● Exercise description
Please print exactly the lines from the one containing "RADIO pin VCC: 3V3 -> 5V" through the last line of the records, and only those. Leave out any pictures.

● Available data
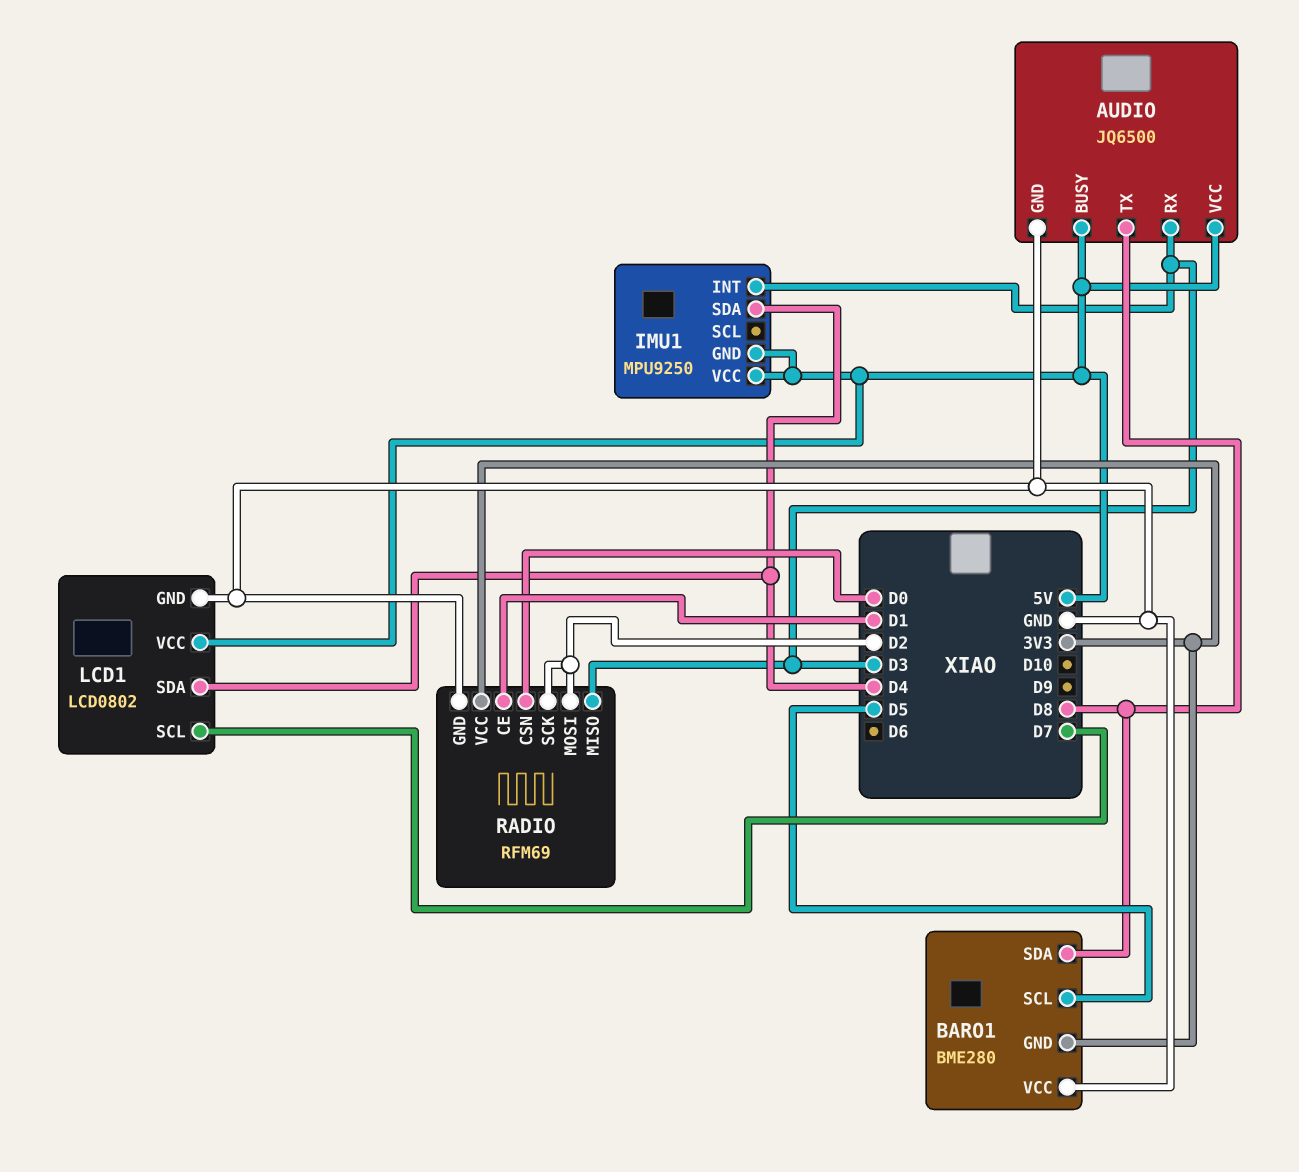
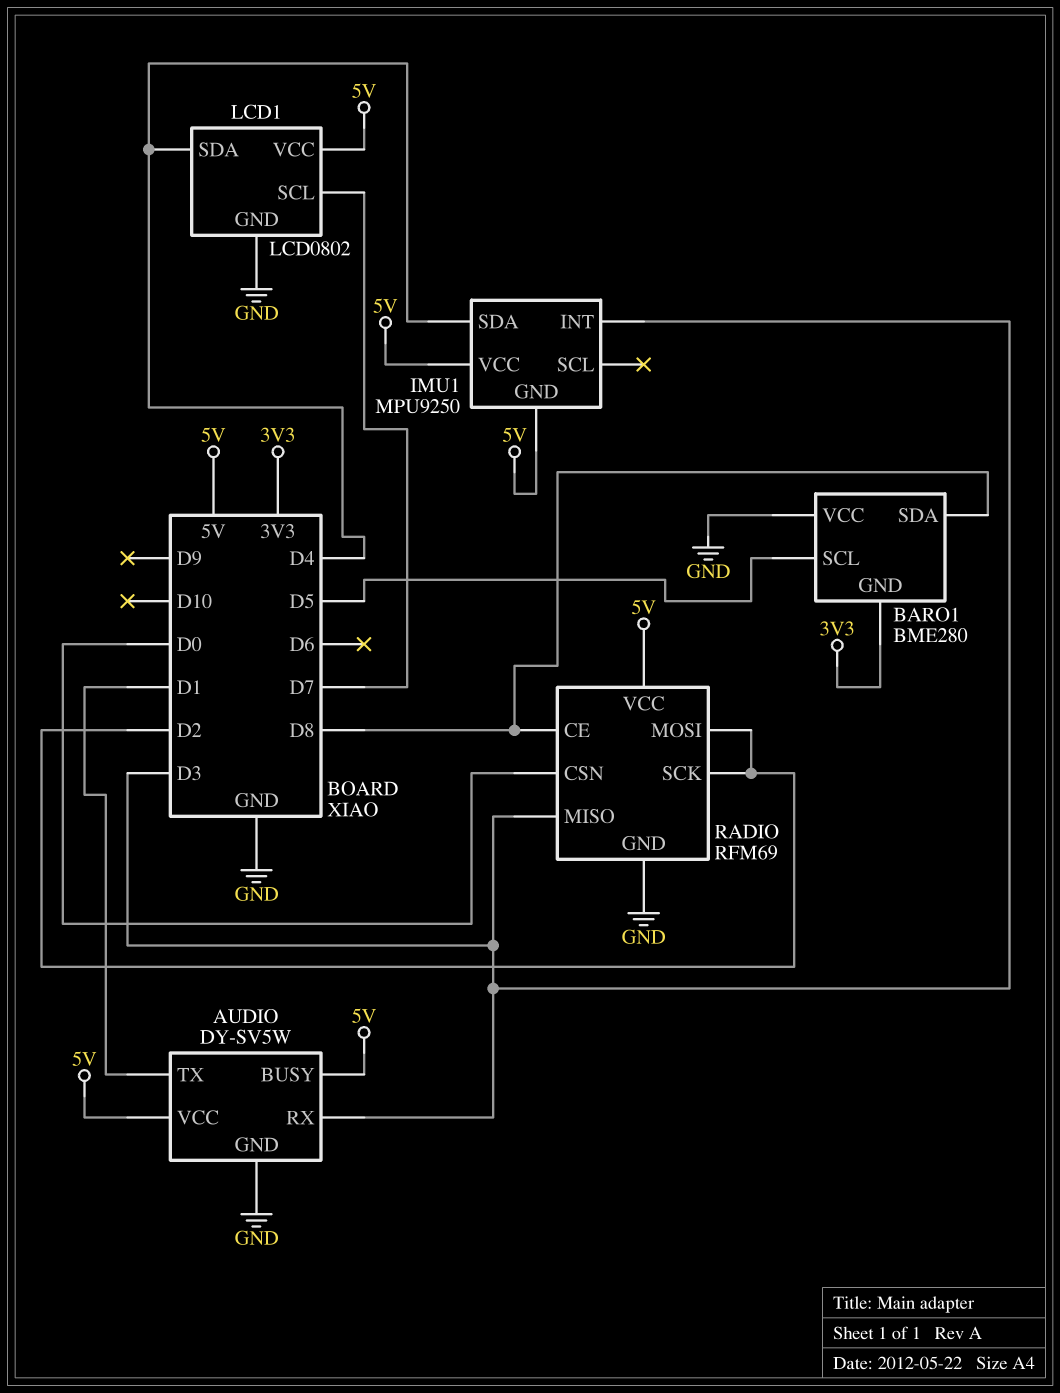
AUDIO: JQ6500 -> DY-SV5W
AUDIO pin TX: D8 -> D1
RADIO pin CE: D1 -> D8
RADIO pin VCC: 3V3 -> 5V

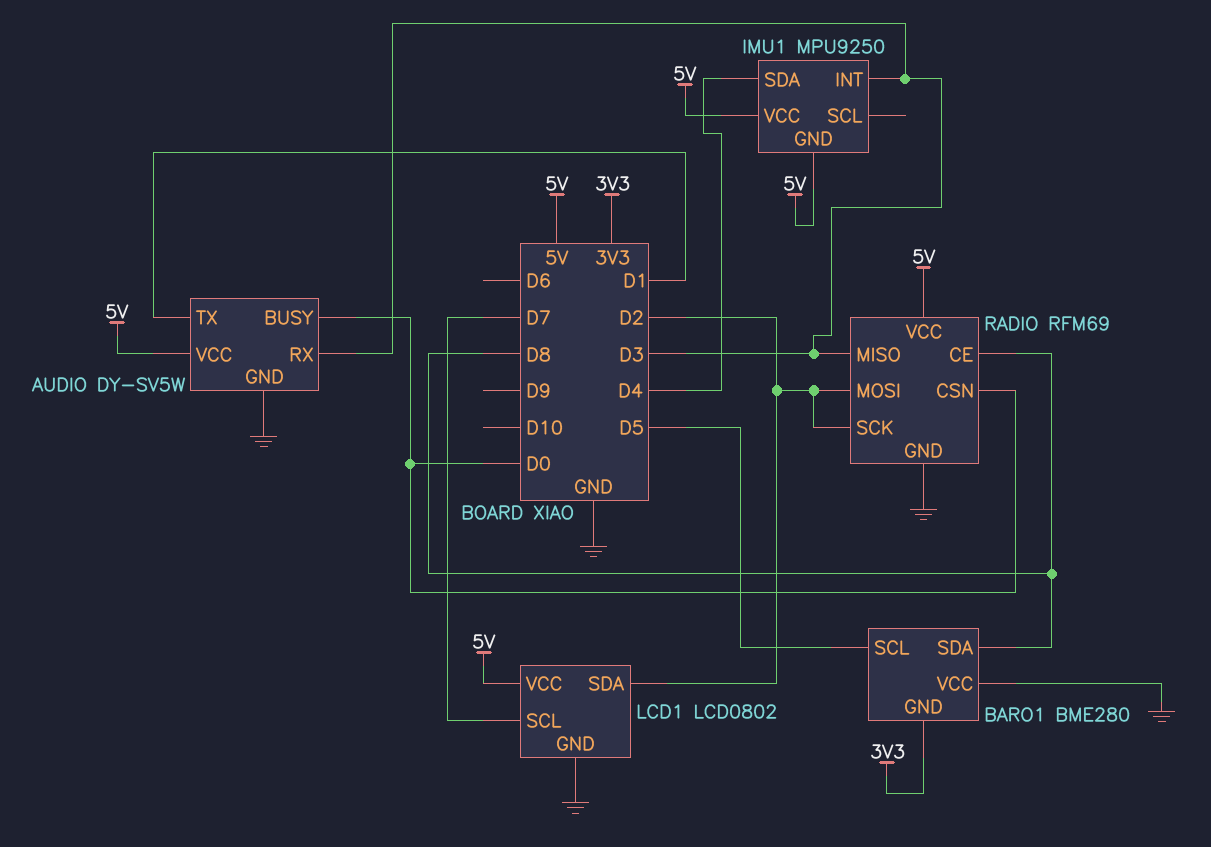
AUDIO pin BUSY: 5V -> D0
LCD1 pin SDA: D4 -> D2

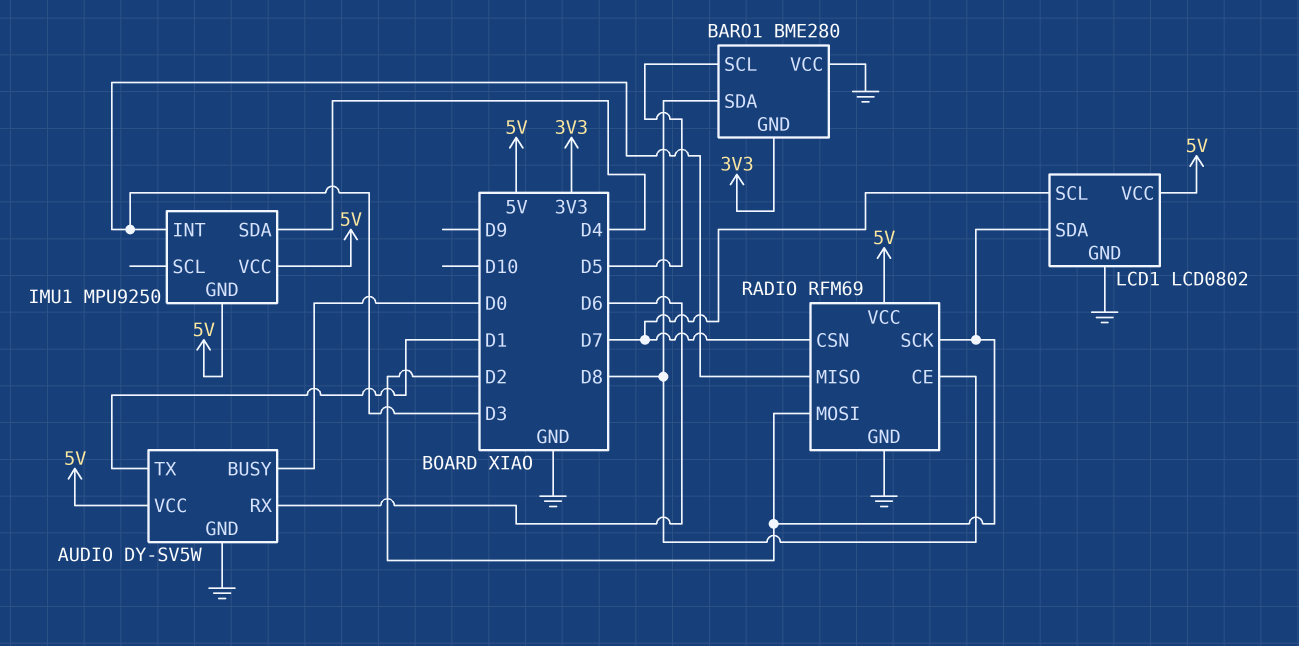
AUDIO pin RX: D3 -> D6
RADIO pin CSN: D0 -> D7

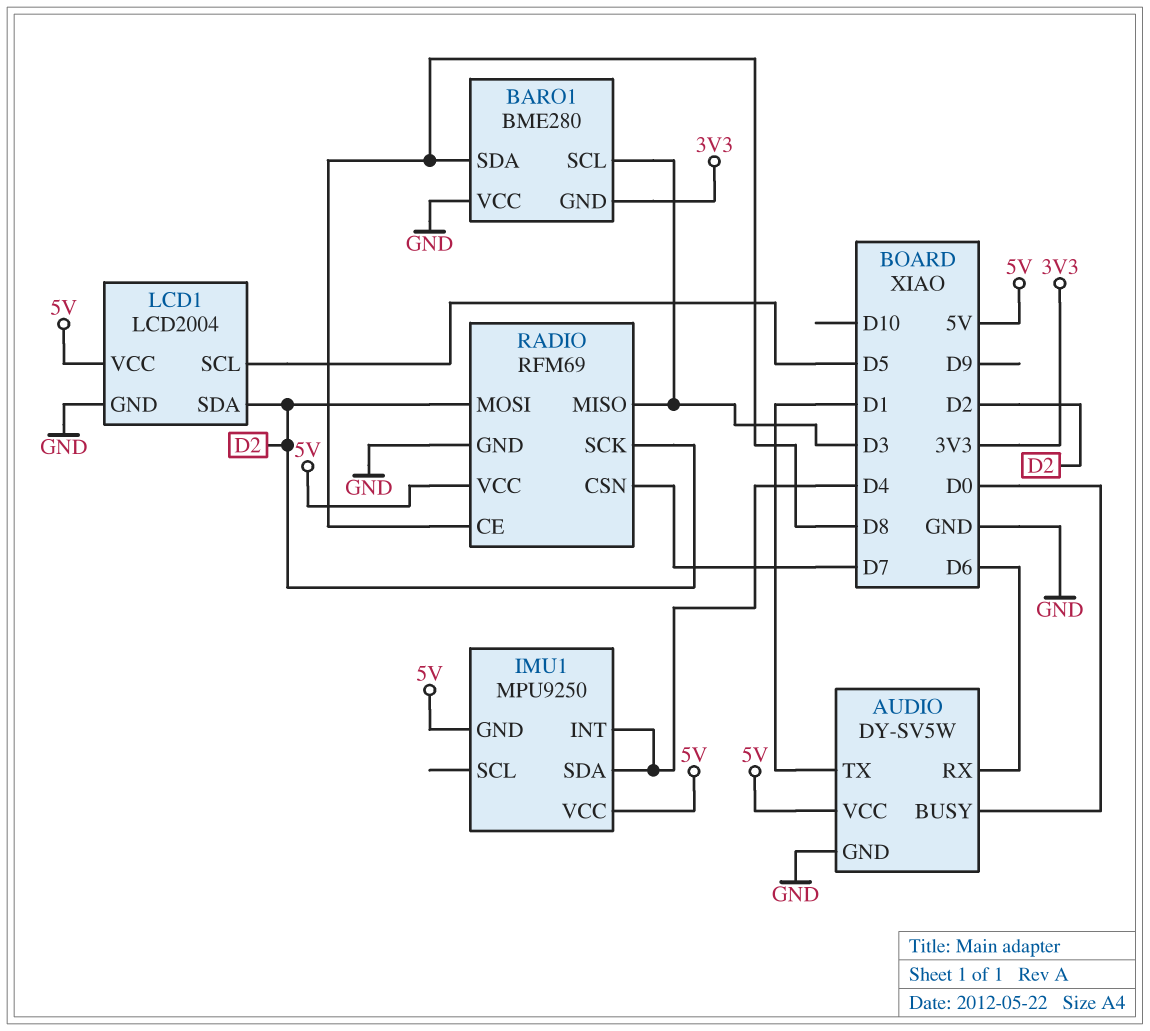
BARO1 pin SCL: D5 -> D3
IMU1 pin INT: D3 -> D4
LCD1: LCD0802 -> LCD2004
LCD1 pin SCL: D7 -> D5

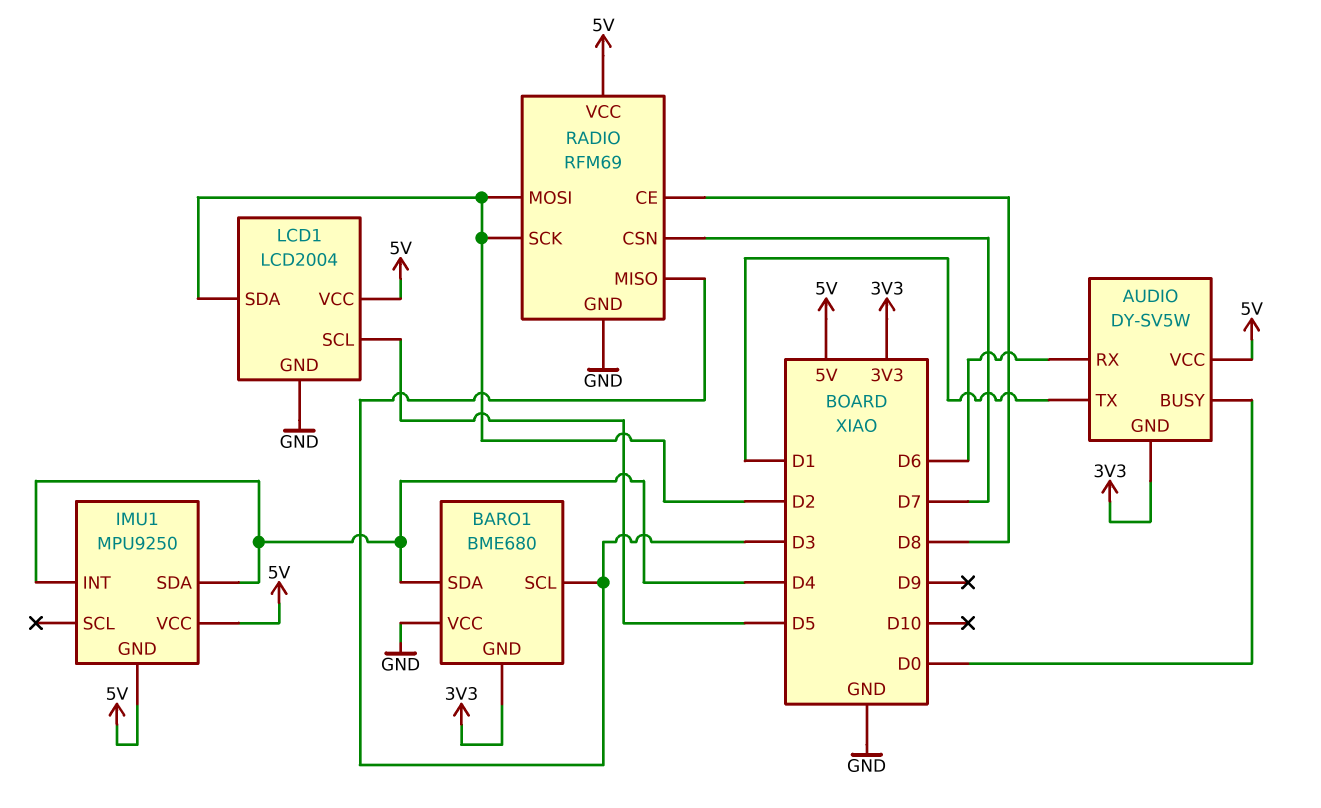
AUDIO pin GND: GND -> 3V3
BARO1: BME280 -> BME680
BARO1 pin SDA: D8 -> D4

● Answer area
RADIO pin VCC: 3V3 -> 5V

AUDIO pin BUSY: 5V -> D0
LCD1 pin SDA: D4 -> D2

AUDIO pin RX: D3 -> D6
RADIO pin CSN: D0 -> D7

BARO1 pin SCL: D5 -> D3
IMU1 pin INT: D3 -> D4
LCD1: LCD0802 -> LCD2004
LCD1 pin SCL: D7 -> D5

AUDIO pin GND: GND -> 3V3
BARO1: BME280 -> BME680
BARO1 pin SDA: D8 -> D4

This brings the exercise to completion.